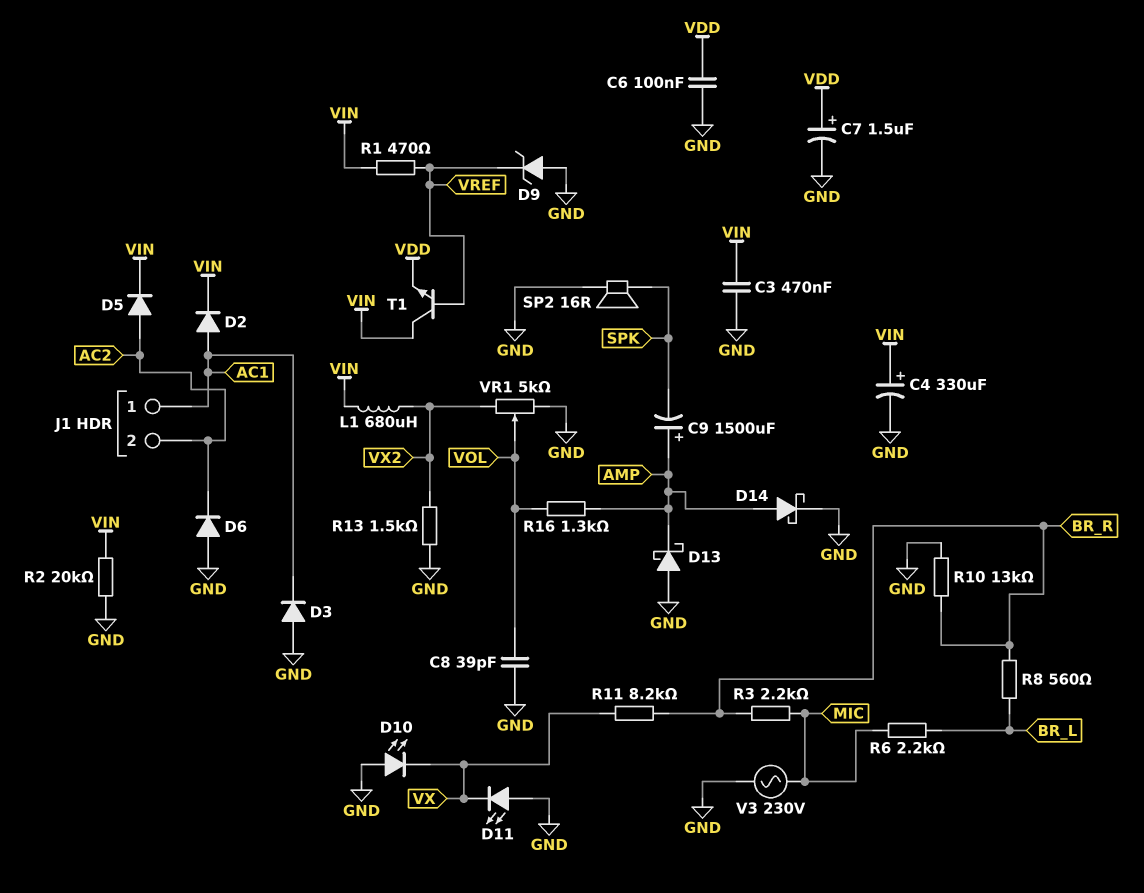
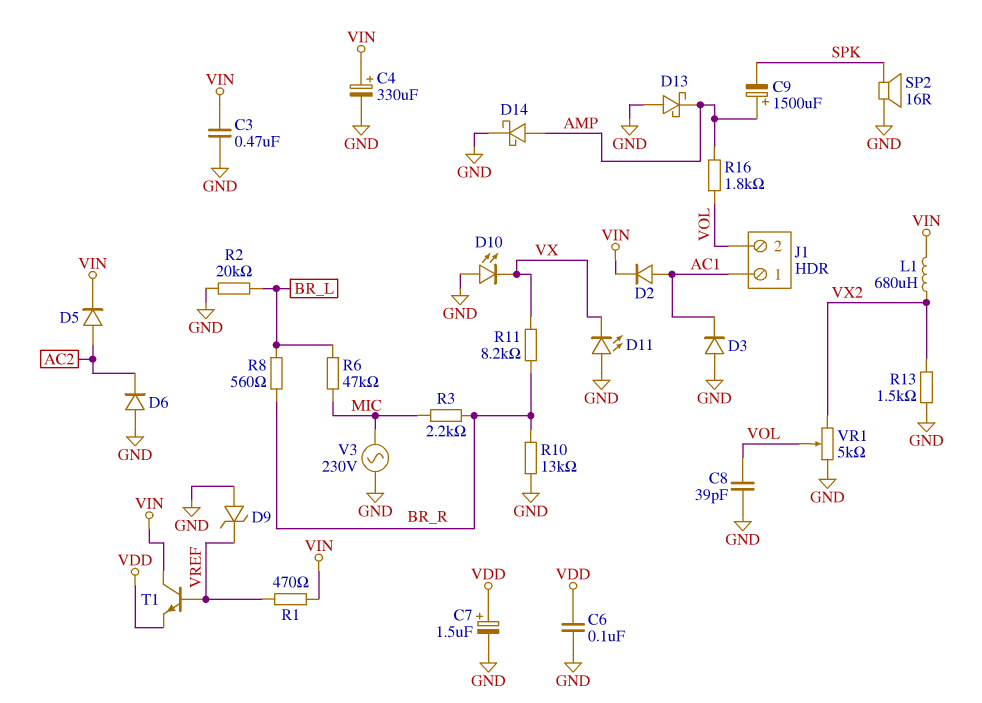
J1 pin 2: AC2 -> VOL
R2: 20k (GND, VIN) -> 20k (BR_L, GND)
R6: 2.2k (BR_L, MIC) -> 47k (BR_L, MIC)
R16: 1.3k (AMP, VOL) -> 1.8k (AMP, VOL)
...
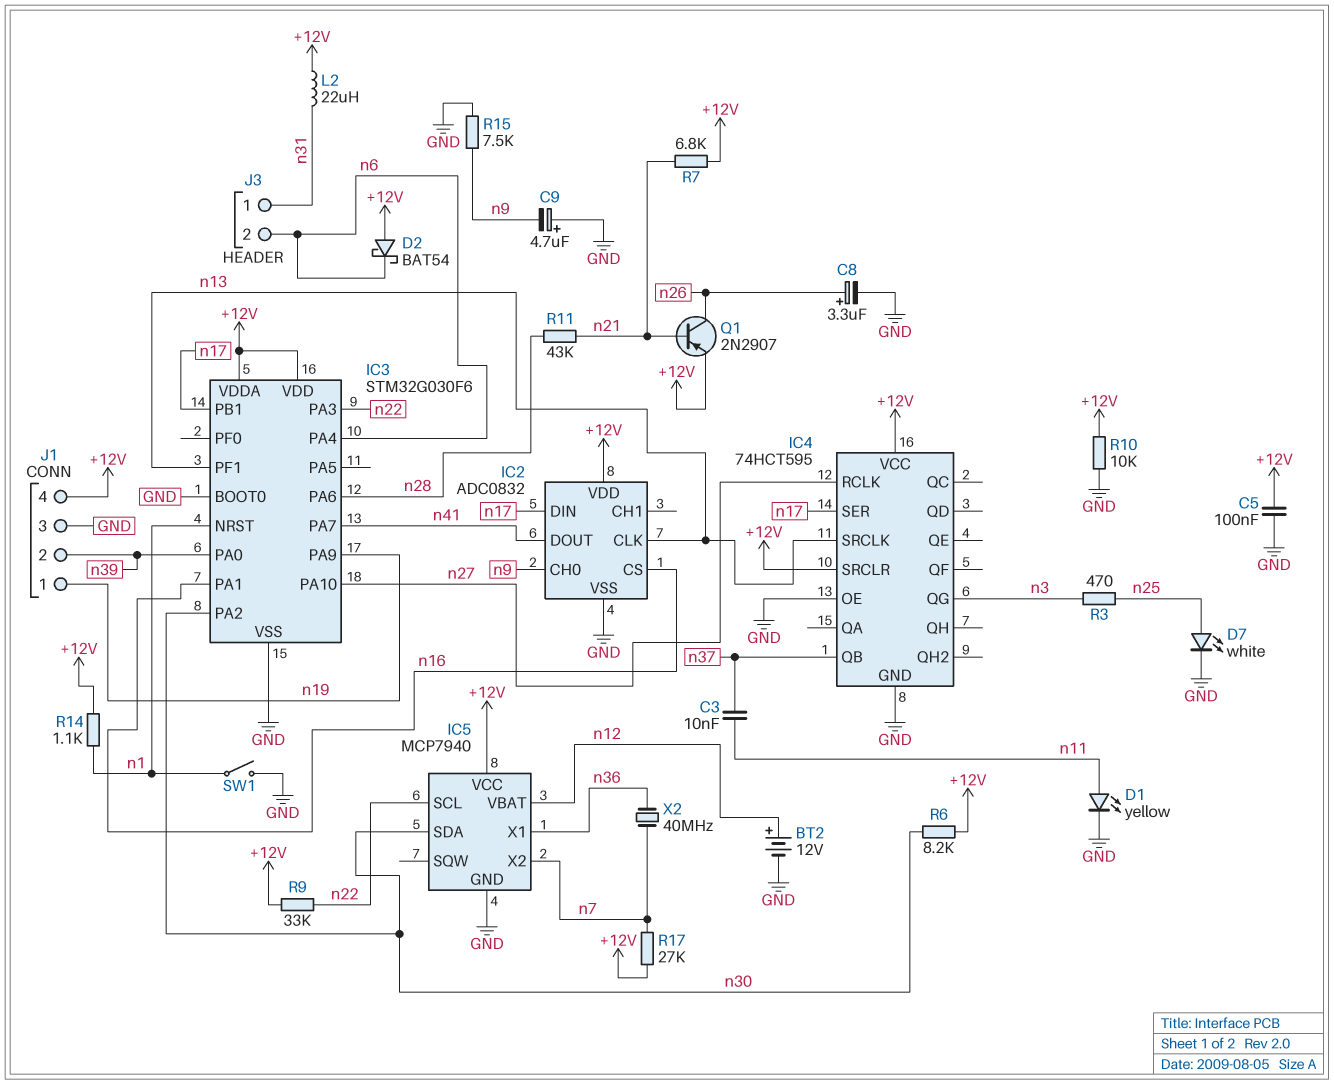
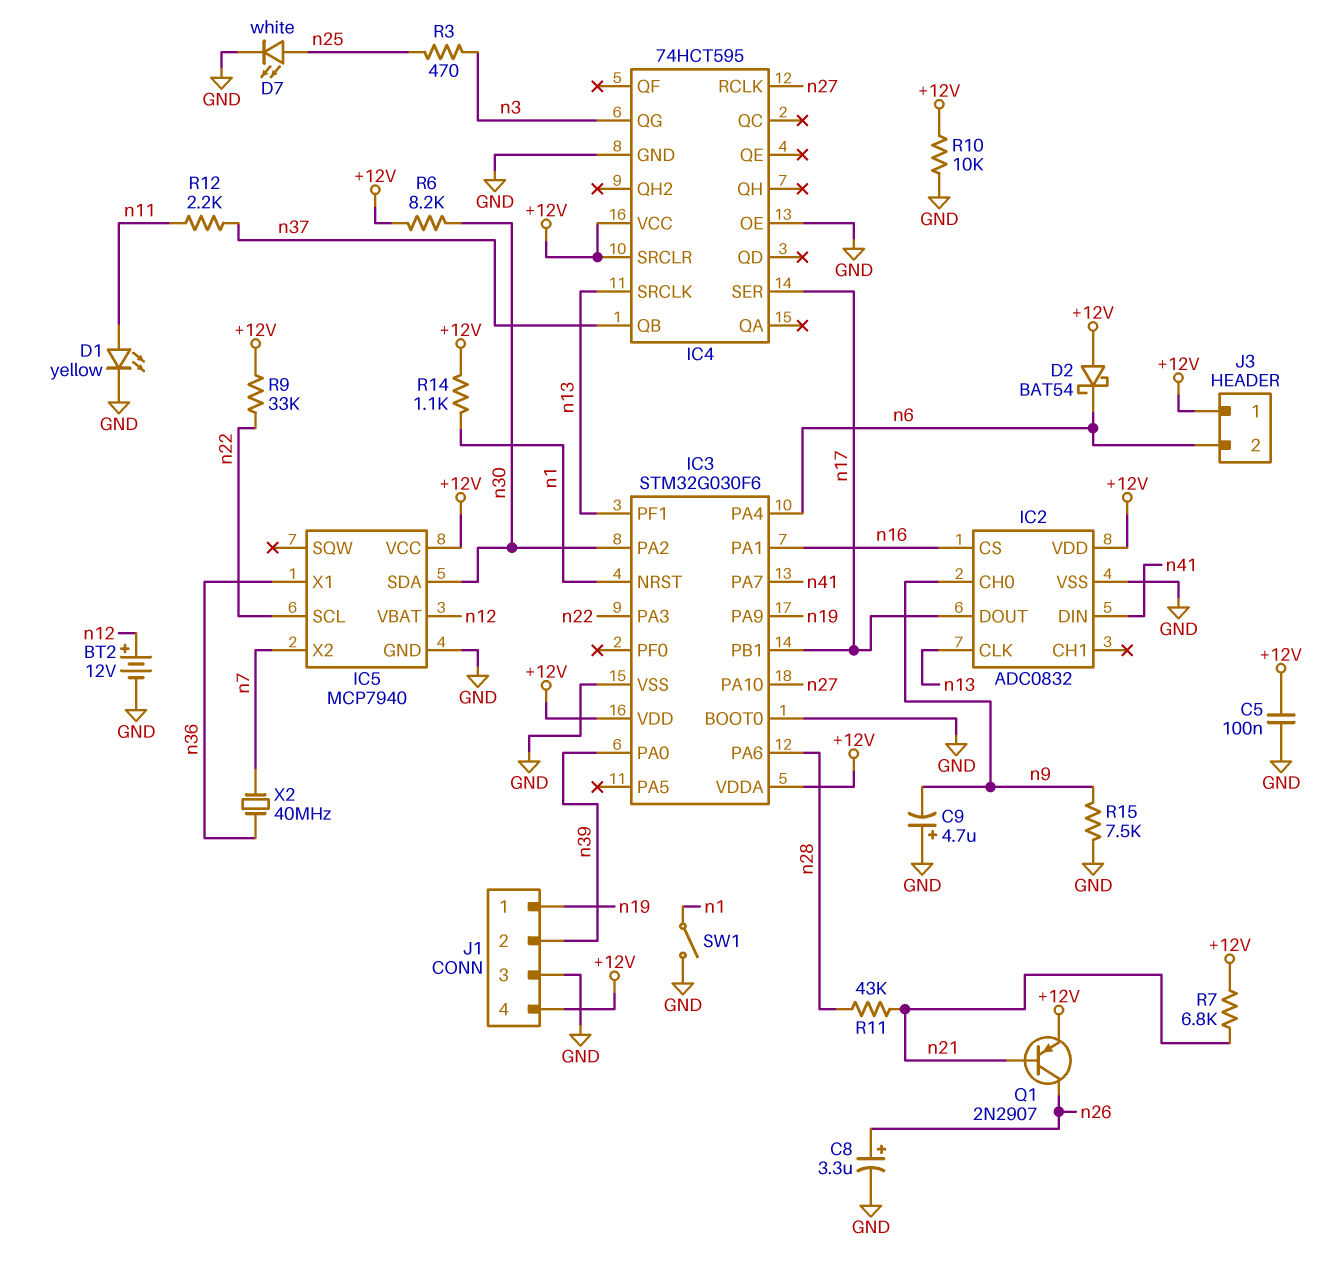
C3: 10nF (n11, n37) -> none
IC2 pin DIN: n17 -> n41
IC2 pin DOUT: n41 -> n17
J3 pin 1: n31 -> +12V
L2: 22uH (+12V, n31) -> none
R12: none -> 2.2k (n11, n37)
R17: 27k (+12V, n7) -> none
==
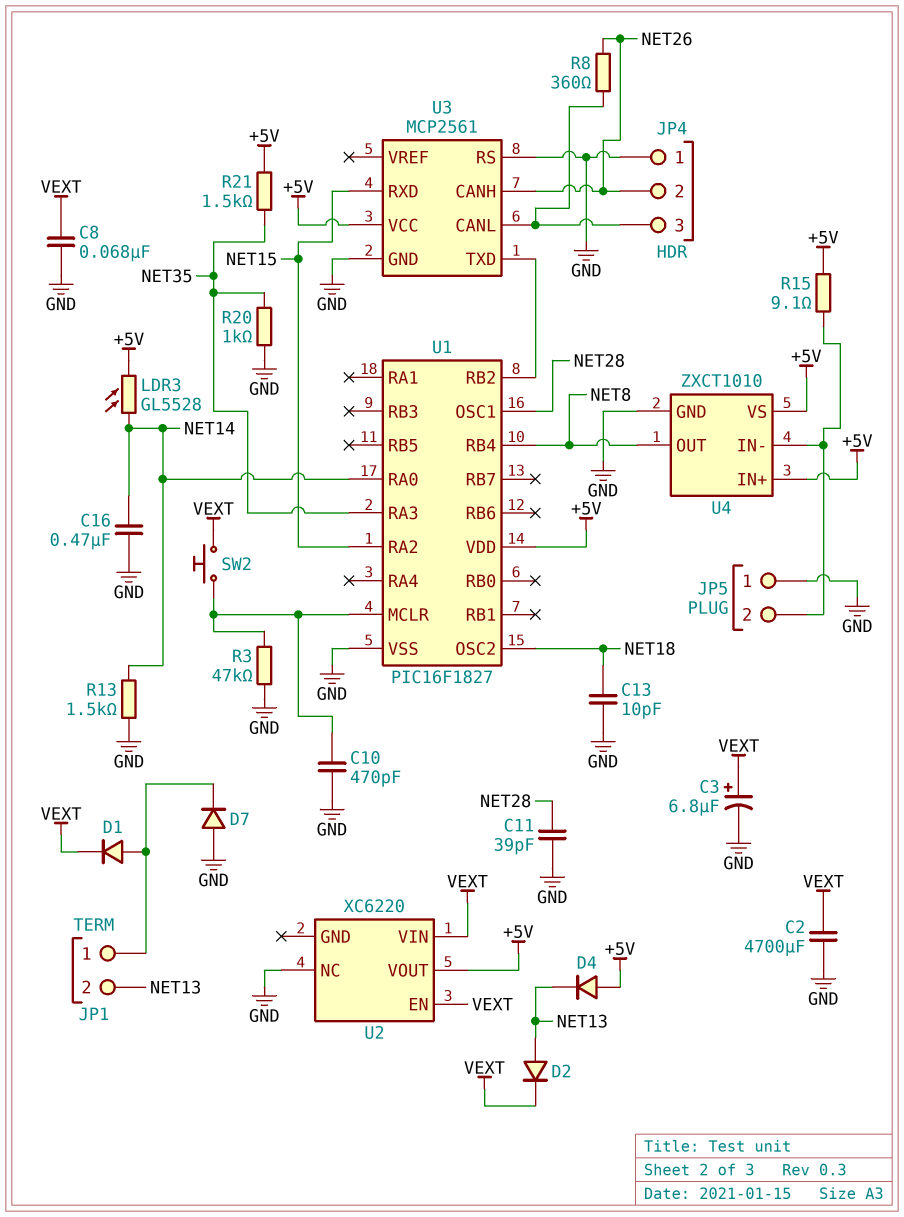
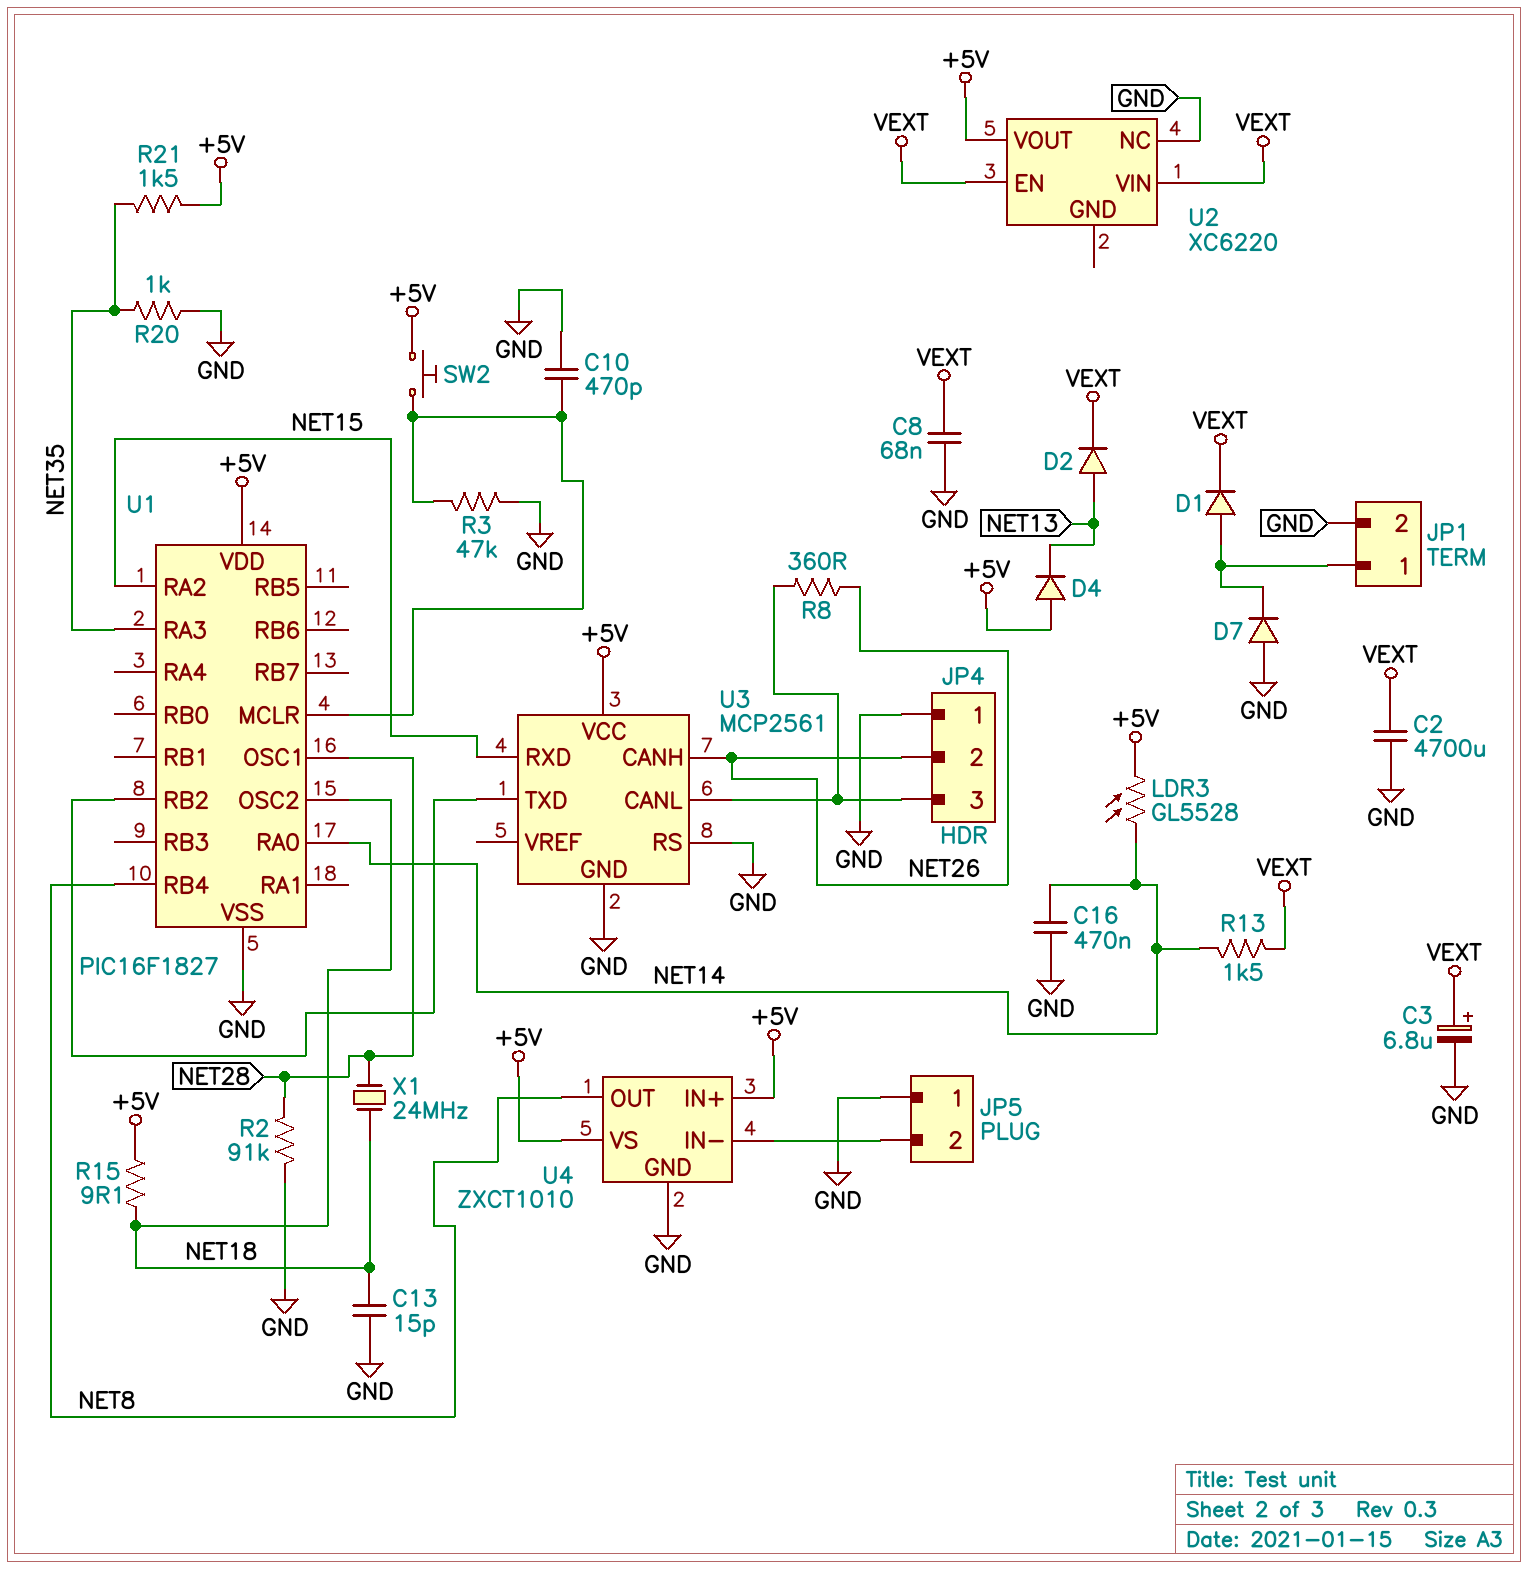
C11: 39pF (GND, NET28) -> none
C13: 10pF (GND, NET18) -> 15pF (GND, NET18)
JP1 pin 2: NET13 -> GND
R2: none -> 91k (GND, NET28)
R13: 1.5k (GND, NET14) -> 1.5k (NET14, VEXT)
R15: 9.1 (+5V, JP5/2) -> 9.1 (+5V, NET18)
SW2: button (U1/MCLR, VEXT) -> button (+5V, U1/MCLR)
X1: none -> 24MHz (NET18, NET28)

» What to do
Lines to set down from above: the line with "J1 pin 2: AC2 -> VOL", the line with "R16: 1.3k (AMP, VOL) -> 1.8k (AMP, VOL)", and every line between, each exactly as written.

» Solution to the problem
J1 pin 2: AC2 -> VOL
R2: 20k (GND, VIN) -> 20k (BR_L, GND)
R6: 2.2k (BR_L, MIC) -> 47k (BR_L, MIC)
R16: 1.3k (AMP, VOL) -> 1.8k (AMP, VOL)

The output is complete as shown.